(TASK TO CARRY OUT) Give the entries again, word for word.

(SUPPLIED MATERIAL)
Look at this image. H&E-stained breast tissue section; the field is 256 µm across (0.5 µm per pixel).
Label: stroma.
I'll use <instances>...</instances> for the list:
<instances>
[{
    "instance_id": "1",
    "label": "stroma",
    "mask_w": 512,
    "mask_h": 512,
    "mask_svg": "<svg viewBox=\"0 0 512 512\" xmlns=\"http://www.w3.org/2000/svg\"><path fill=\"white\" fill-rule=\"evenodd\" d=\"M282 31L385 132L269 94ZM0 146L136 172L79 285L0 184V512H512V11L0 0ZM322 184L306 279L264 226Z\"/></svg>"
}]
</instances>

(EXERCISE ANSWER)
Look at this image. H&E-stained breast tissue section; the field is 256 µm across (0.5 µm per pixel).
Label: stroma.
I'll use <instances>...</instances> for the list:
<instances>
[{
    "instance_id": "1",
    "label": "stroma",
    "mask_w": 512,
    "mask_h": 512,
    "mask_svg": "<svg viewBox=\"0 0 512 512\" xmlns=\"http://www.w3.org/2000/svg\"><path fill=\"white\" fill-rule=\"evenodd\" d=\"M282 31L385 132L269 94ZM0 146L136 172L79 285L0 184V512H512V11L0 0ZM322 184L306 279L264 226Z\"/></svg>"
}]
</instances>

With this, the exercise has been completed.